* **Problem details**
On how many lines of the records below does the string "flashlight" appear? Reply with only the number.

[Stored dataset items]
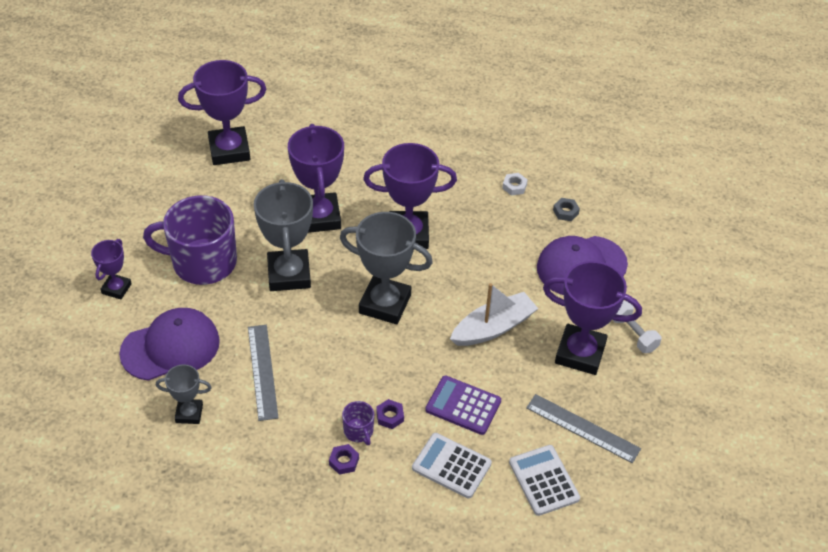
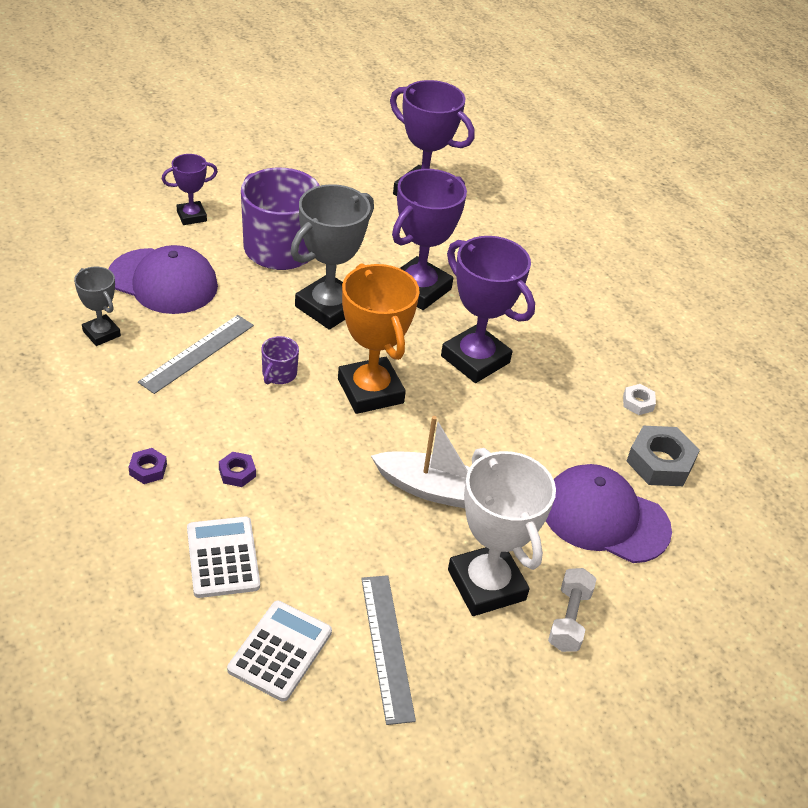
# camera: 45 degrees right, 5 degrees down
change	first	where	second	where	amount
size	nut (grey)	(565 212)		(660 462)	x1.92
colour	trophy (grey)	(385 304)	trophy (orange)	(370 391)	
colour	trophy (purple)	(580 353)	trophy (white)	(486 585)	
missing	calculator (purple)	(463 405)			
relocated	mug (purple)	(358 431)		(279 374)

* * *

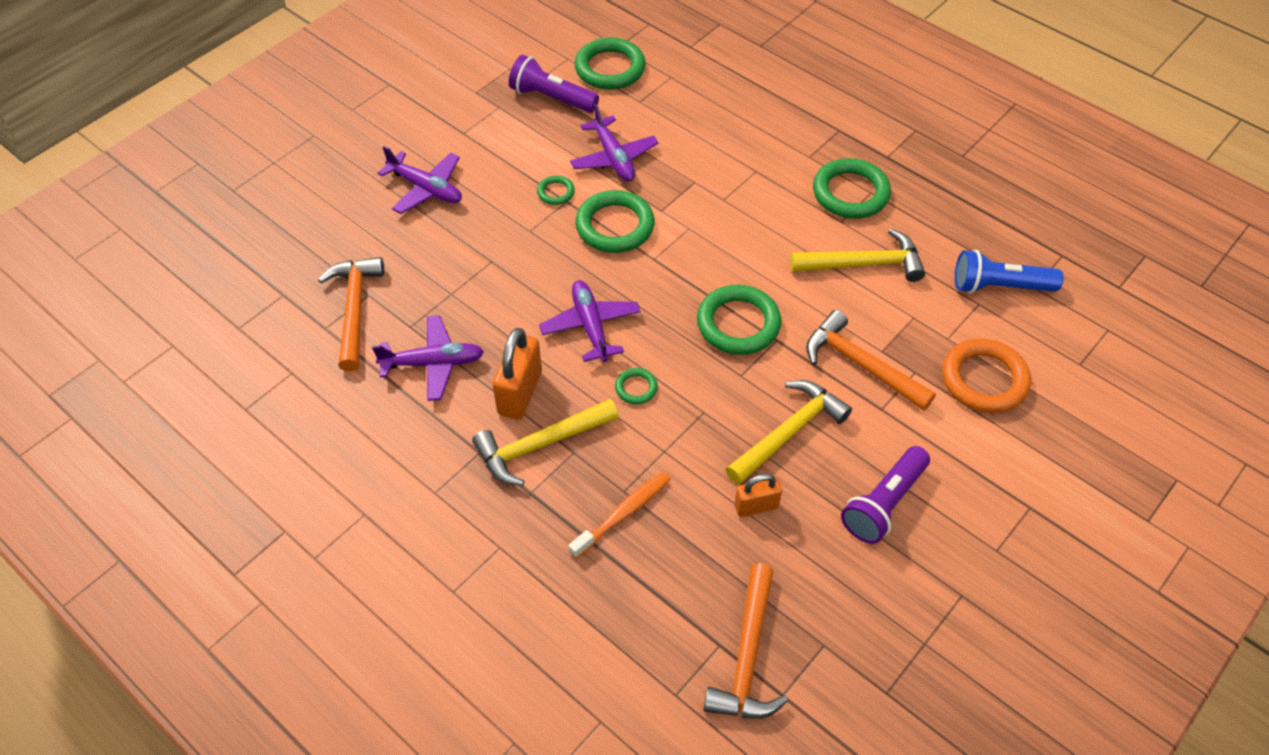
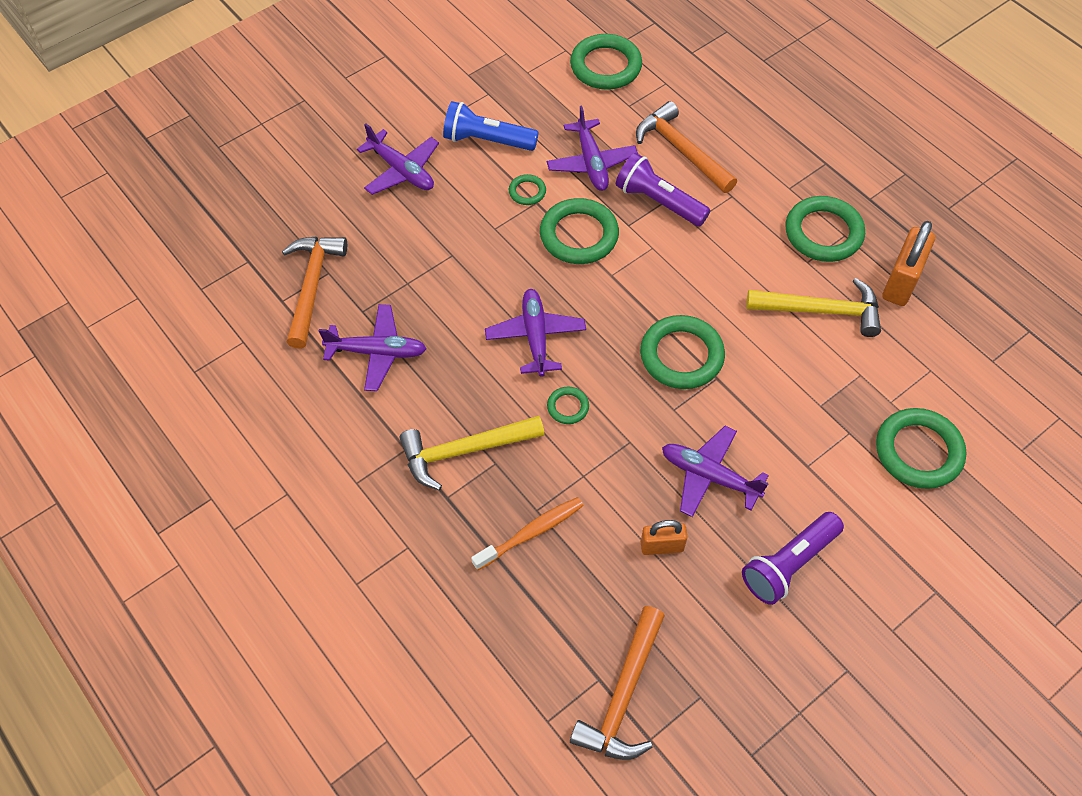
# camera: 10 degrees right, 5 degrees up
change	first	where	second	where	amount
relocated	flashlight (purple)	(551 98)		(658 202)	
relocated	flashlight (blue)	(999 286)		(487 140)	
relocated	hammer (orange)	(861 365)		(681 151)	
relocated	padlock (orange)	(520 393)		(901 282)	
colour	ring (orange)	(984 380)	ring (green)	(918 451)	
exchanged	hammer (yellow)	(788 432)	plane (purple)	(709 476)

* **Answer to the exercise**
2